** Recorded data **
++++++

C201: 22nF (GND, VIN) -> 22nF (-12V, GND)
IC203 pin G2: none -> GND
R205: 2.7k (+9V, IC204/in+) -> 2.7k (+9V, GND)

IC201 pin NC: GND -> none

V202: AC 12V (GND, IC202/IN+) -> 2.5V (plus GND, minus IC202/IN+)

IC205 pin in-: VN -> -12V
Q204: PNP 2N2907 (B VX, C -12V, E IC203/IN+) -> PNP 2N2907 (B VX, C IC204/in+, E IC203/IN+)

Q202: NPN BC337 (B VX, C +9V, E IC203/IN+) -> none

++++++

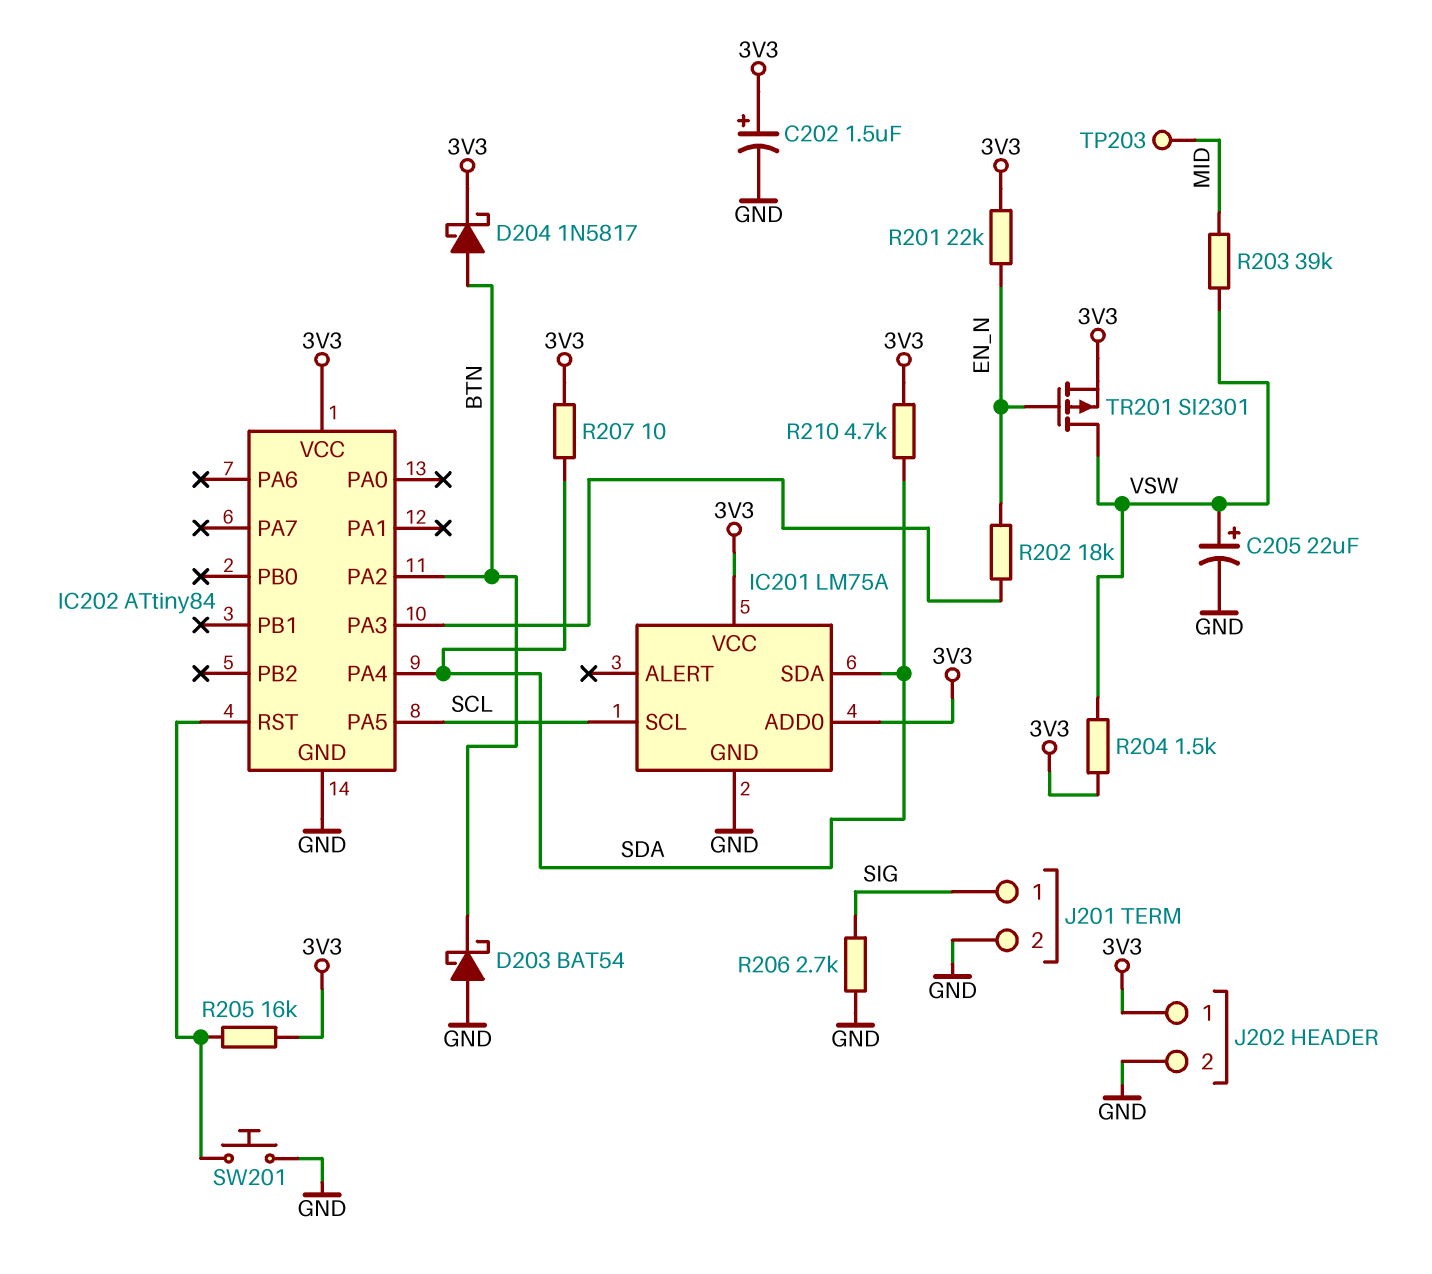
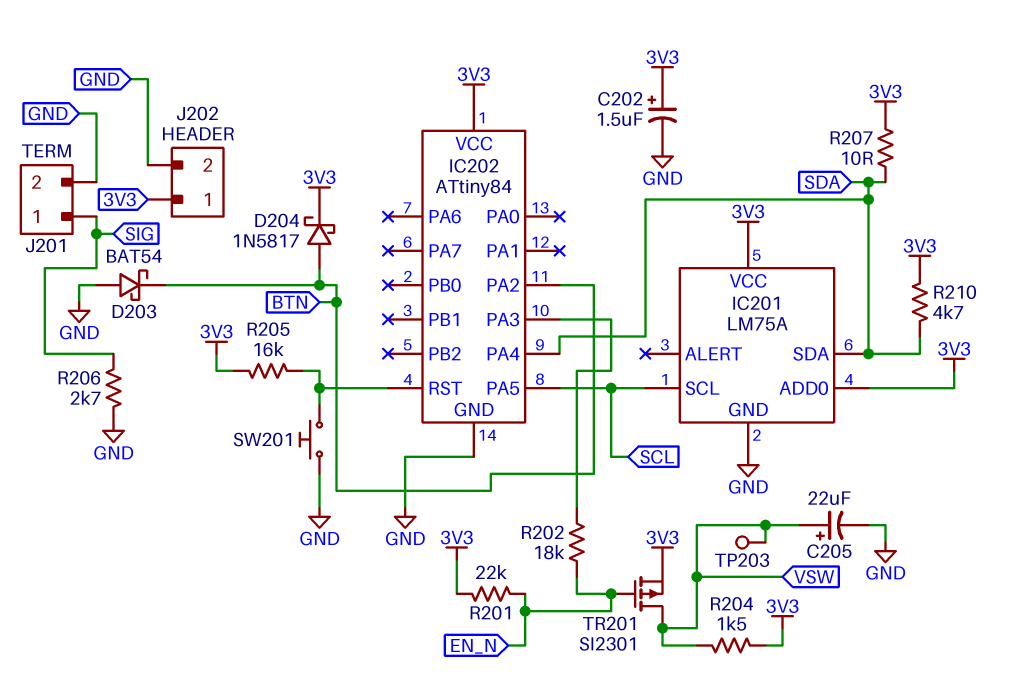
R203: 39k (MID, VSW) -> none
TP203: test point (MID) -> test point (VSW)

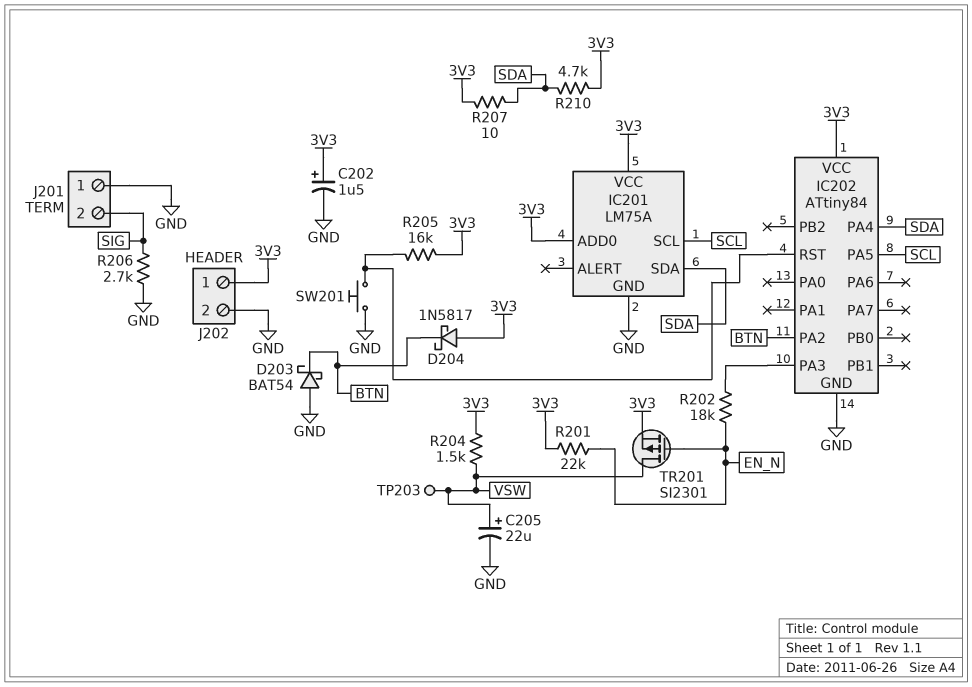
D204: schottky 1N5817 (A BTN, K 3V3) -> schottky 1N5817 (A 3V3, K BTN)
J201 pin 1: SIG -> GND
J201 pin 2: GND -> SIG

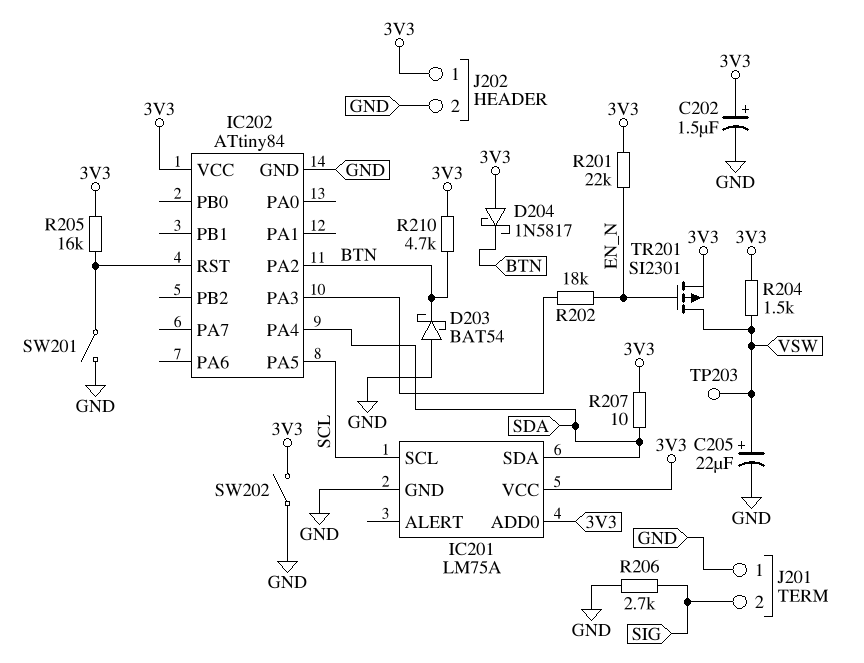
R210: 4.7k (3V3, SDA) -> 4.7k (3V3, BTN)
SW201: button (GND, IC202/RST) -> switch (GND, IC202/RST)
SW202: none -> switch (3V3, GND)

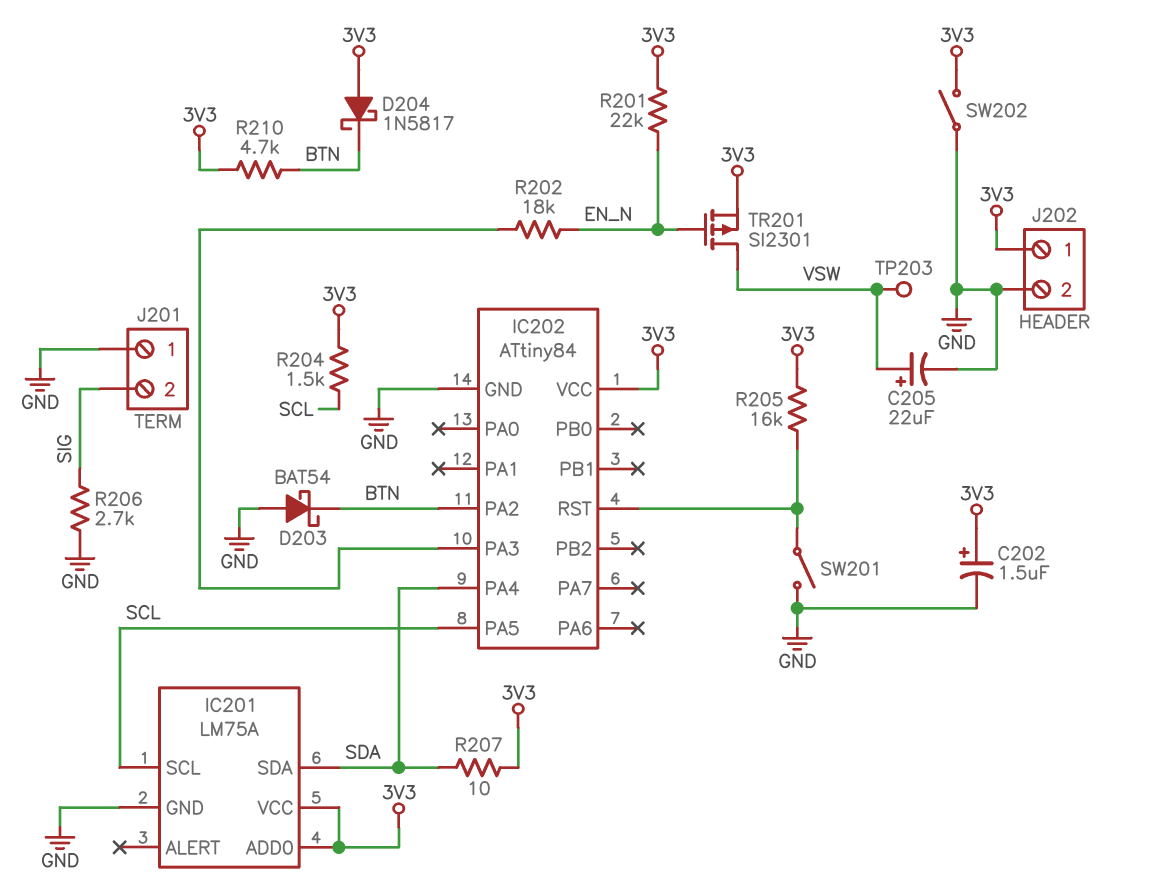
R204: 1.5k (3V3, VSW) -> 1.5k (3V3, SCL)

++++++

** Directions **
For this exercise, please output exactly the lines above starting at the line with "R205: 2.7k (+9V, IC204/in+)" and ending at the line with "Q202: NPN BC337", ends included.

** Solution for this problem **
R205: 2.7k (+9V, IC204/in+) -> 2.7k (+9V, GND)

IC201 pin NC: GND -> none

V202: AC 12V (GND, IC202/IN+) -> 2.5V (plus GND, minus IC202/IN+)

IC205 pin in-: VN -> -12V
Q204: PNP 2N2907 (B VX, C -12V, E IC203/IN+) -> PNP 2N2907 (B VX, C IC204/in+, E IC203/IN+)

Q202: NPN BC337 (B VX, C +9V, E IC203/IN+) -> none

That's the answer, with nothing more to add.